**What is expected:** Reproduce each line of the following material exactly, omitting the images.

**Given information:**
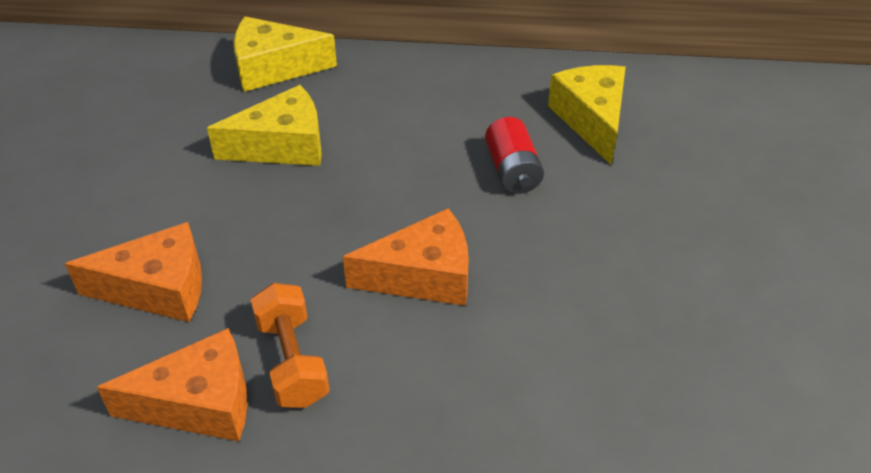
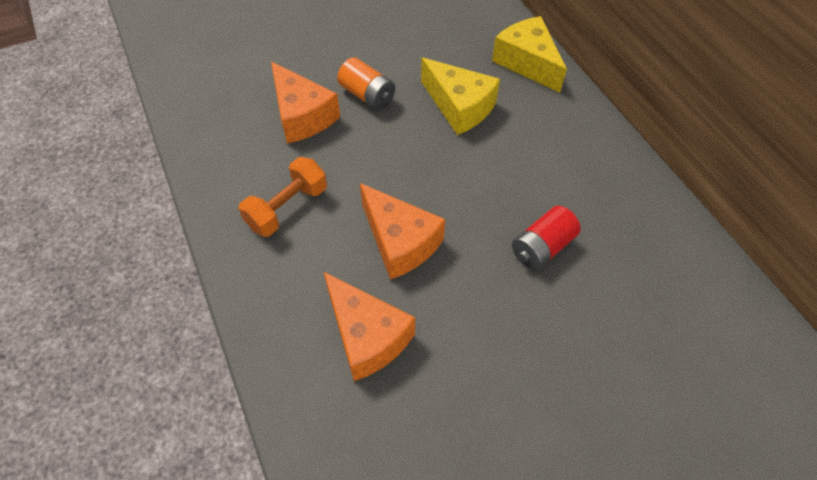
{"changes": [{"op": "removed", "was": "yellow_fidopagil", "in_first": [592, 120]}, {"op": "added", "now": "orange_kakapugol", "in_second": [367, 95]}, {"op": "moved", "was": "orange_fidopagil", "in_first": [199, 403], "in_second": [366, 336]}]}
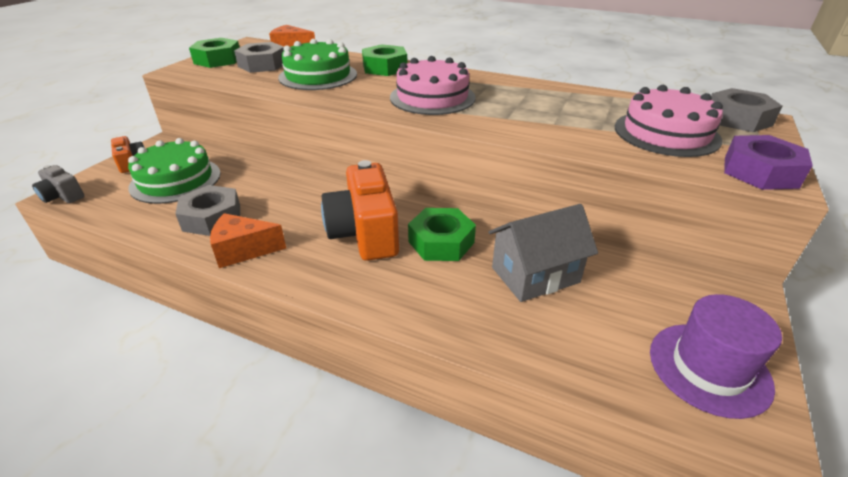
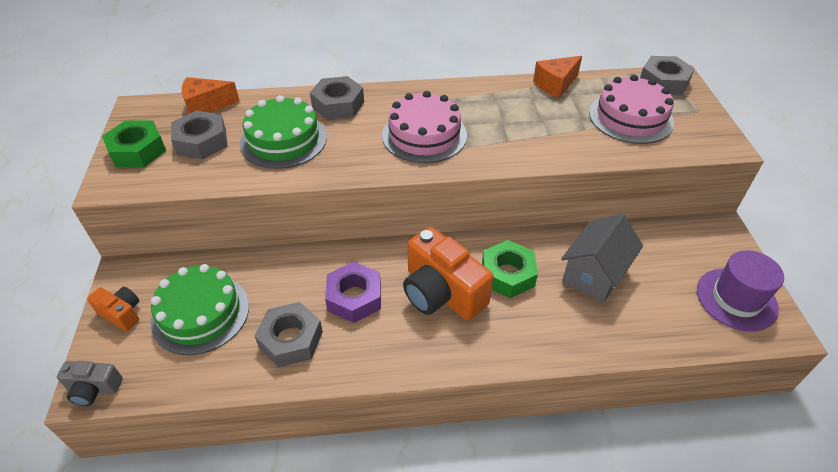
{"changes": [{"op": "moved", "was": "orange_fidopagil", "in_first": [243, 250], "in_second": [555, 85]}, {"op": "moved", "was": "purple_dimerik", "in_first": [760, 172], "in_second": [354, 297]}, {"op": "recoloured", "was": "green_dimerik", "now": "grey_dimerik", "in_first": [385, 68], "in_second": [338, 105]}]}
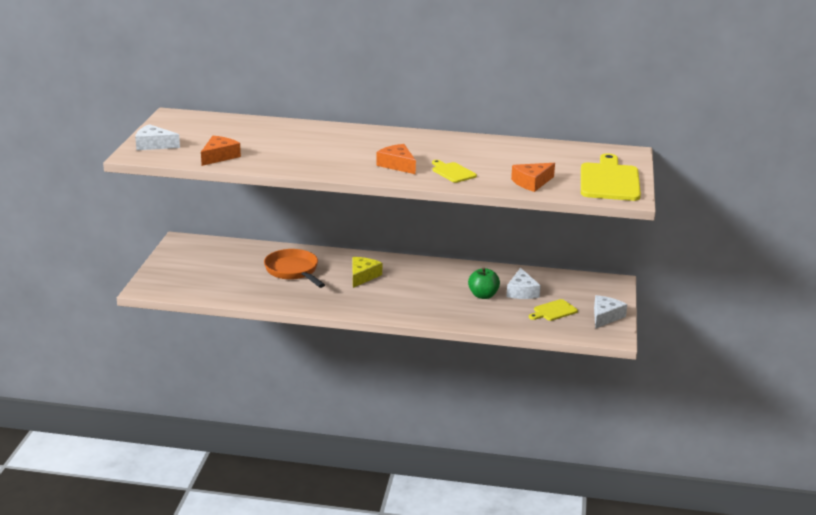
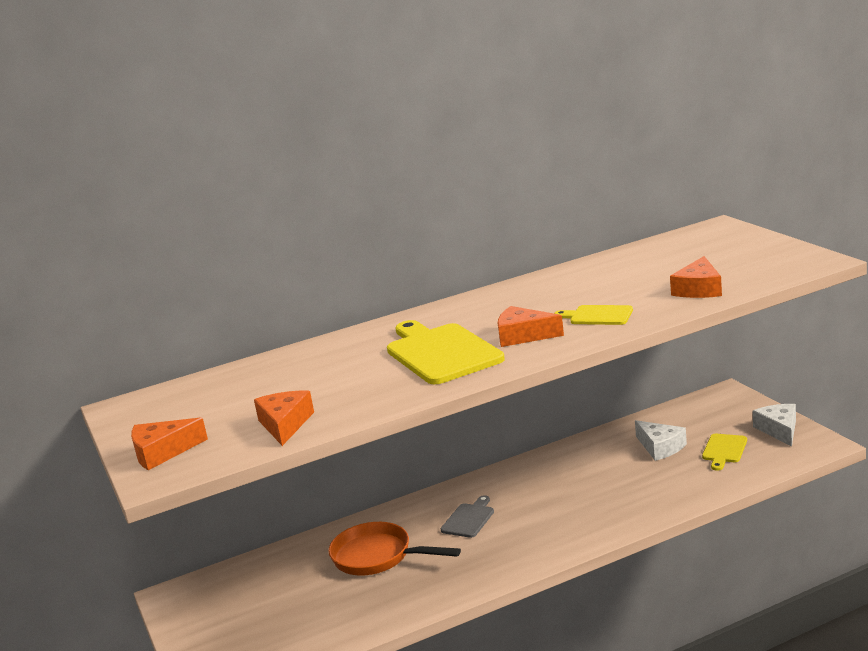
{"changes": [{"op": "removed", "was": "green_kesokol", "in_first": [483, 295]}, {"op": "moved", "was": "yellow_kurabuk", "in_first": [609, 181], "in_second": [441, 353]}, {"op": "replaced", "was": "yellow_fidopagil", "now": "grey_kurabuk", "in_first": [363, 276], "in_second": [469, 519]}, {"op": "recoloured", "was": "white_fidopagil", "now": "orange_fidopagil", "in_first": [154, 145], "in_second": [162, 452]}]}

**Solution to the problem:**
{"changes": [{"op": "removed", "was": "yellow_fidopagil", "in_first": [592, 120]}, {"op": "added", "now": "orange_kakapugol", "in_second": [367, 95]}, {"op": "moved", "was": "orange_fidopagil", "in_first": [199, 403], "in_second": [366, 336]}]}
{"changes": [{"op": "moved", "was": "orange_fidopagil", "in_first": [243, 250], "in_second": [555, 85]}, {"op": "moved", "was": "purple_dimerik", "in_first": [760, 172], "in_second": [354, 297]}, {"op": "recoloured", "was": "green_dimerik", "now": "grey_dimerik", "in_first": [385, 68], "in_second": [338, 105]}]}
{"changes": [{"op": "removed", "was": "green_kesokol", "in_first": [483, 295]}, {"op": "moved", "was": "yellow_kurabuk", "in_first": [609, 181], "in_second": [441, 353]}, {"op": "replaced", "was": "yellow_fidopagil", "now": "grey_kurabuk", "in_first": [363, 276], "in_second": [469, 519]}, {"op": "recoloured", "was": "white_fidopagil", "now": "orange_fidopagil", "in_first": [154, 145], "in_second": [162, 452]}]}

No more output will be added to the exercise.